Exact copies of the records below are needed, free of pictures.

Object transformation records
■ ■ ■

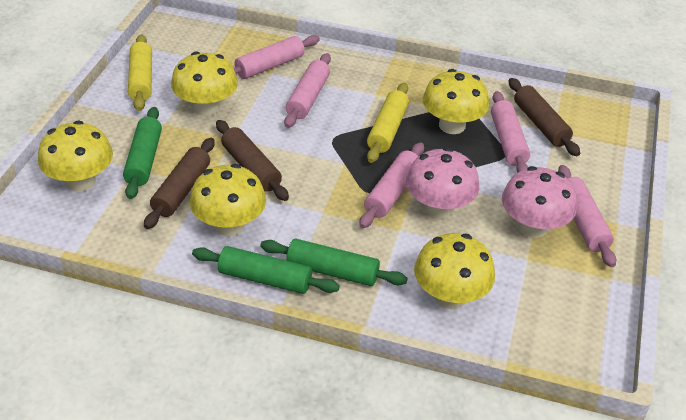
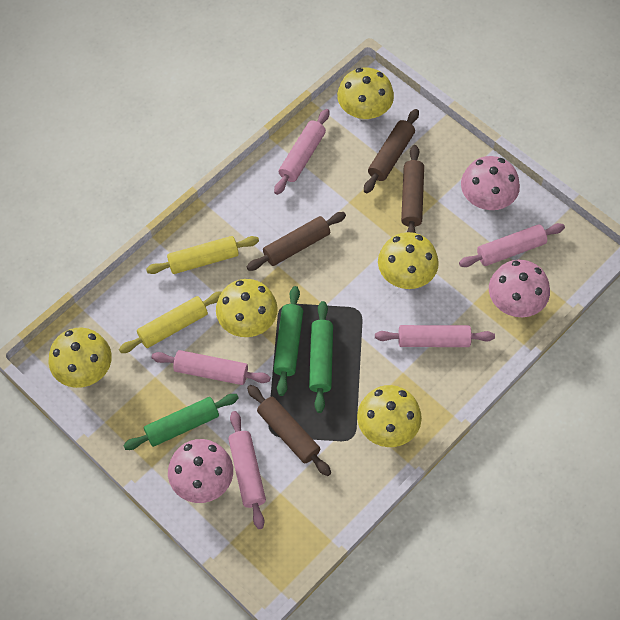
brown rolling pin: 3 -> 4
pink mushroom: 2 -> 3

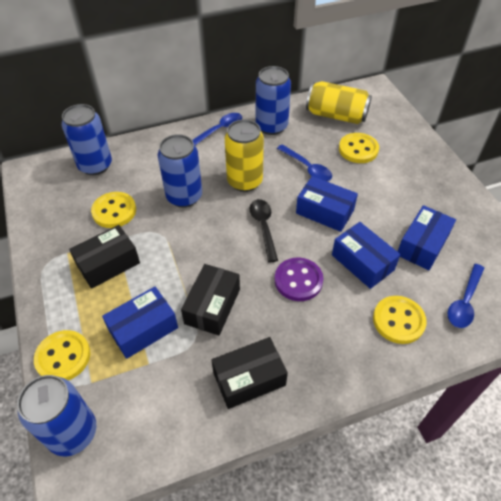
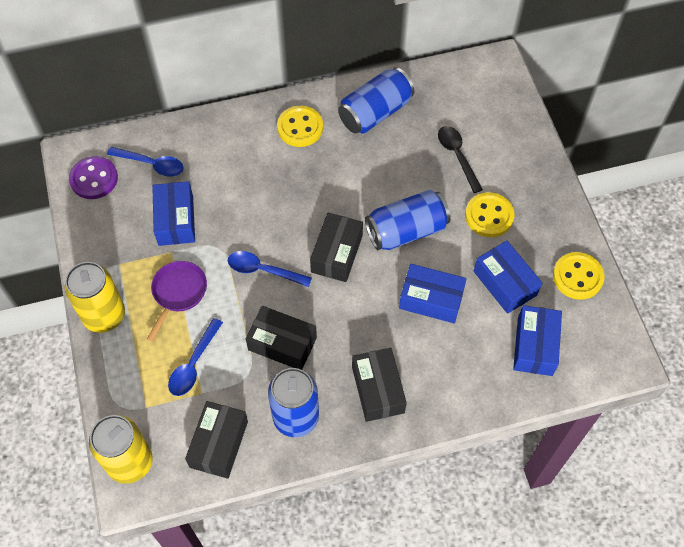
black box: 3 -> 4
blue can: 4 -> 3
purple pan: 0 -> 1
yellow button: 4 -> 3

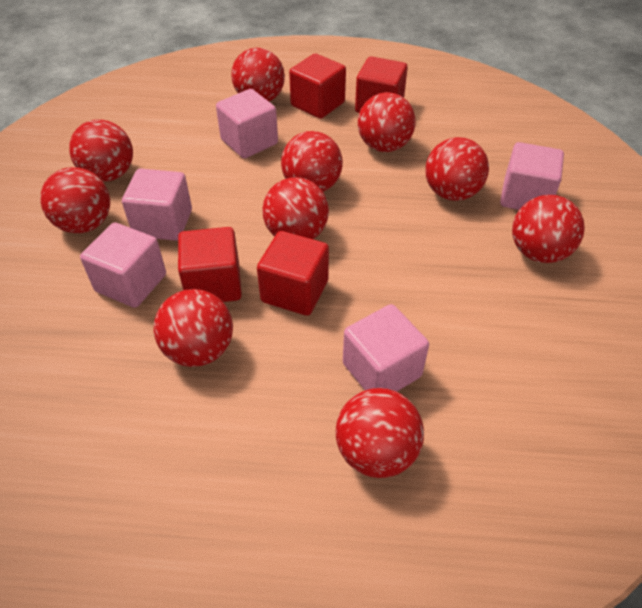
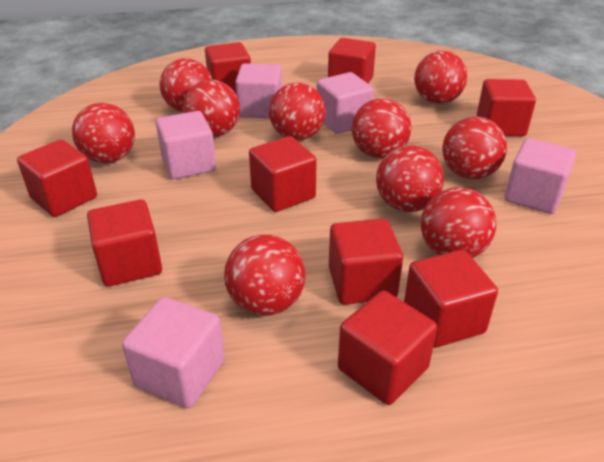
red cube: 4 -> 9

■ ■ ■

- **Output**
brown rolling pin: 3 -> 4
pink mushroom: 2 -> 3

black box: 3 -> 4
blue can: 4 -> 3
purple pan: 0 -> 1
yellow button: 4 -> 3

red cube: 4 -> 9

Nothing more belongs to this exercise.